---------- Data ----------
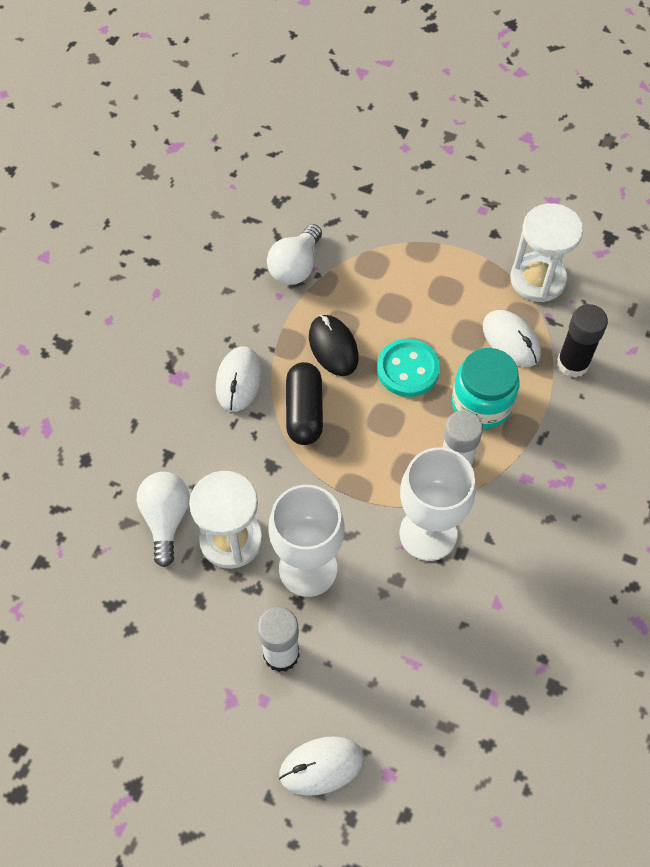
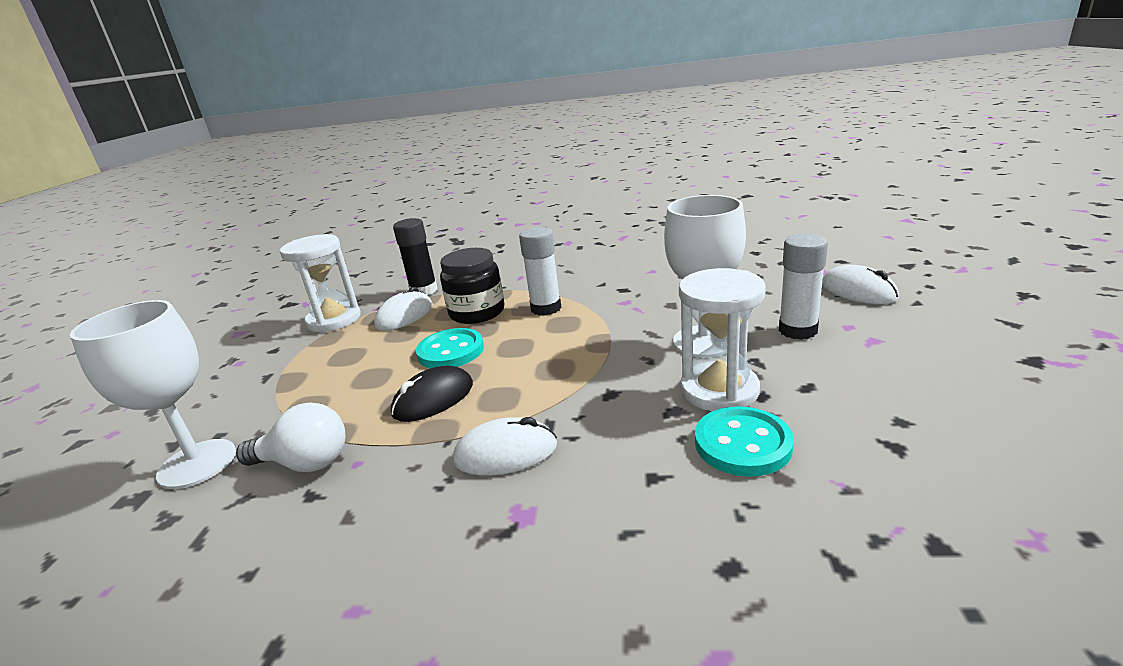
camera: 105 degrees left, 35 degrees down
(166, 519) = (742, 444): white light bulb -> turquoise button
(304, 411) = (528, 393): black capsule -> none
(428, 533) = (618, 303): white goblet -> white goblet (197, 463)
(481, 404) = (477, 312): turquoise jar -> black jar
----------
*Exercise goal:*
All entries above should be printed exactly, though without their pictures.

*Reply:*
camera: 105 degrees left, 35 degrees down
(166, 519) = (742, 444): white light bulb -> turquoise button
(304, 411) = (528, 393): black capsule -> none
(428, 533) = (618, 303): white goblet -> white goblet (197, 463)
(481, 404) = (477, 312): turquoise jar -> black jar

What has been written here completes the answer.